> _What you will do_: All lines holding the string "SCALE" should be copied from the data below.

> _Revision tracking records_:
----

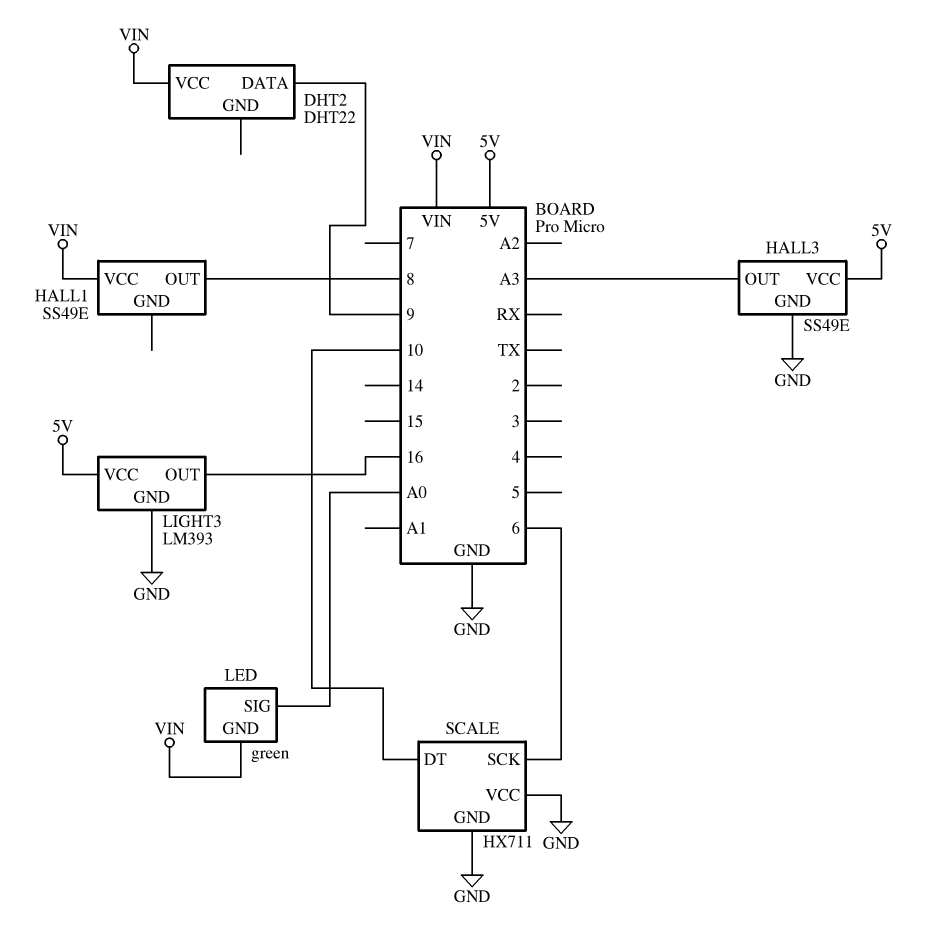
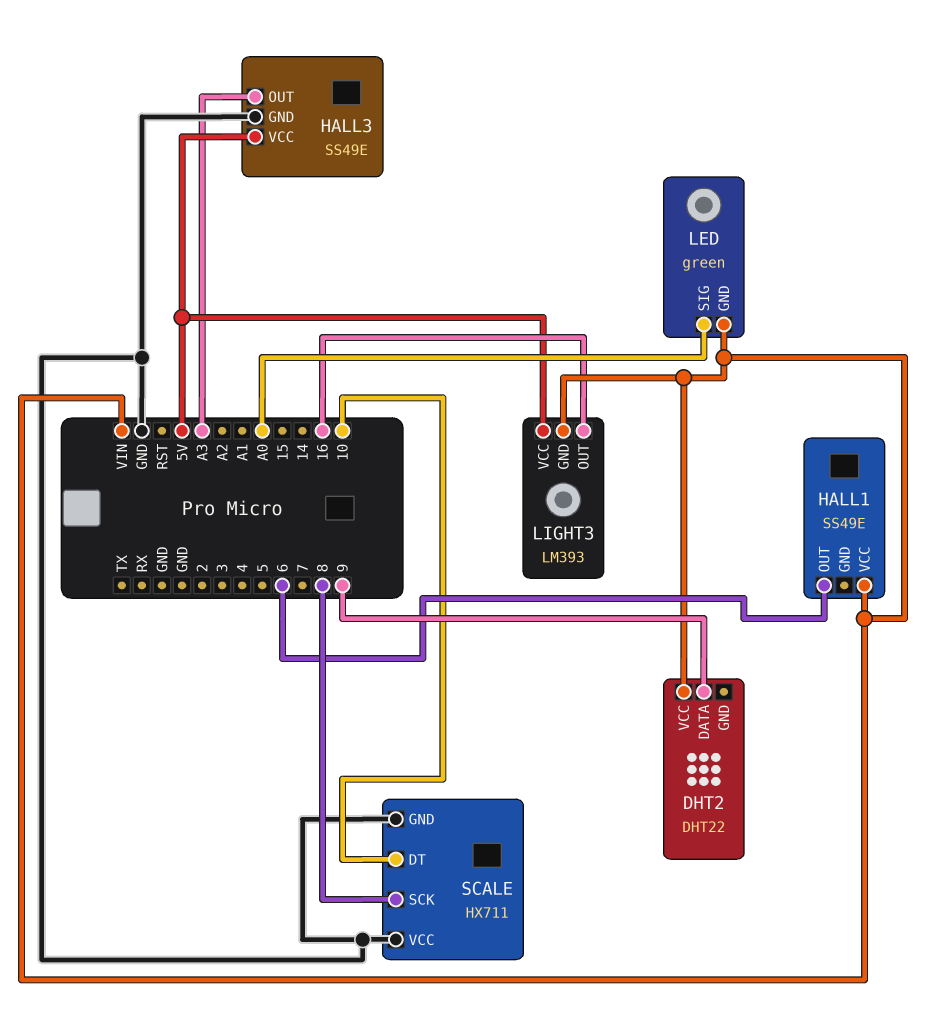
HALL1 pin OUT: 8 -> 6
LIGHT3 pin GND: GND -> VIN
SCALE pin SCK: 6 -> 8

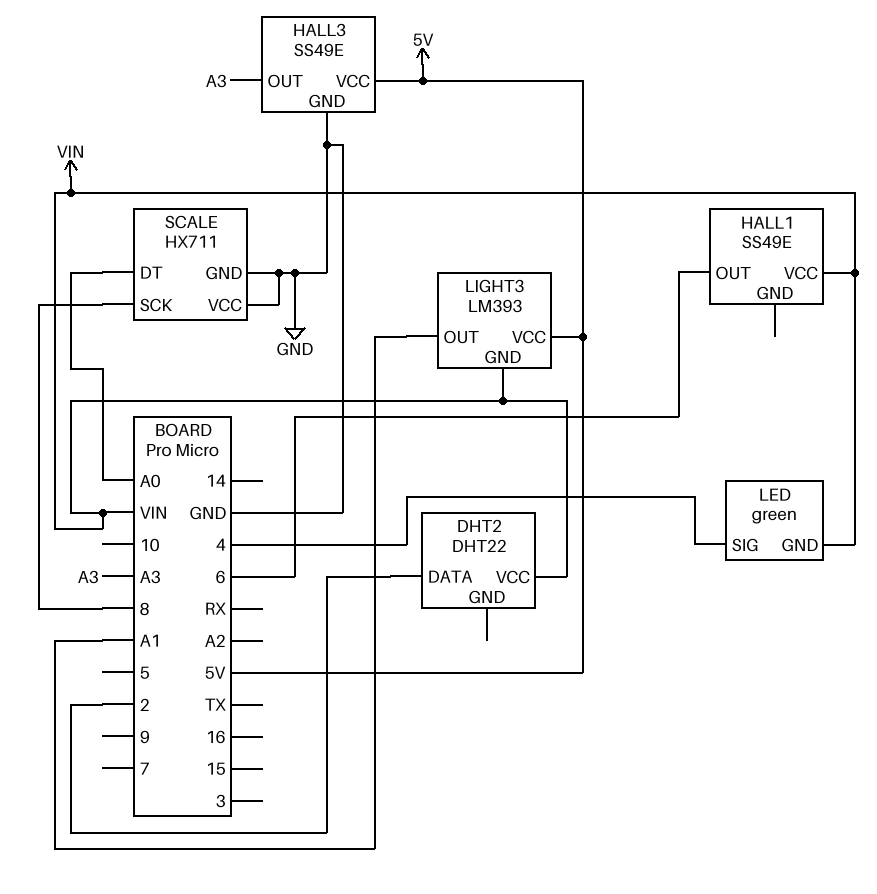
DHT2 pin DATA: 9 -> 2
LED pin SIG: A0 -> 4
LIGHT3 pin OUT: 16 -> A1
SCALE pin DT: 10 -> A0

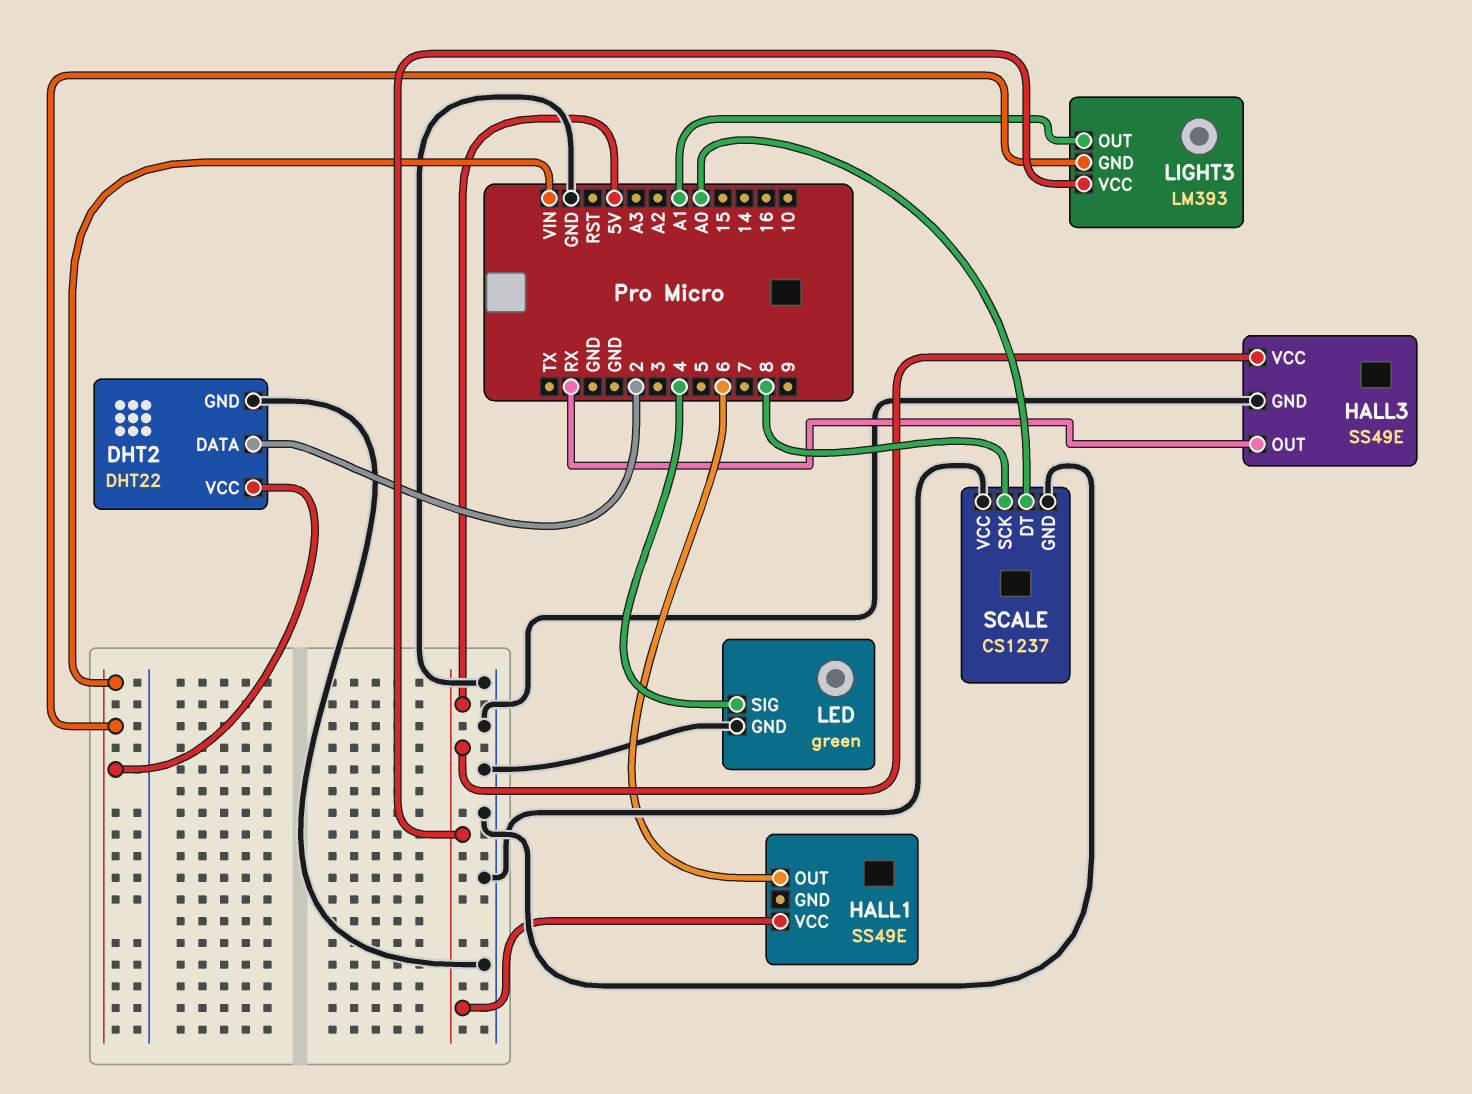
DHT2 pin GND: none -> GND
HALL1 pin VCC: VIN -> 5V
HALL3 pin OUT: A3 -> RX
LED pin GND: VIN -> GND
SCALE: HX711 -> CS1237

----

> _The completed task_:
SCALE pin SCK: 6 -> 8
SCALE pin DT: 10 -> A0
SCALE: HX711 -> CS1237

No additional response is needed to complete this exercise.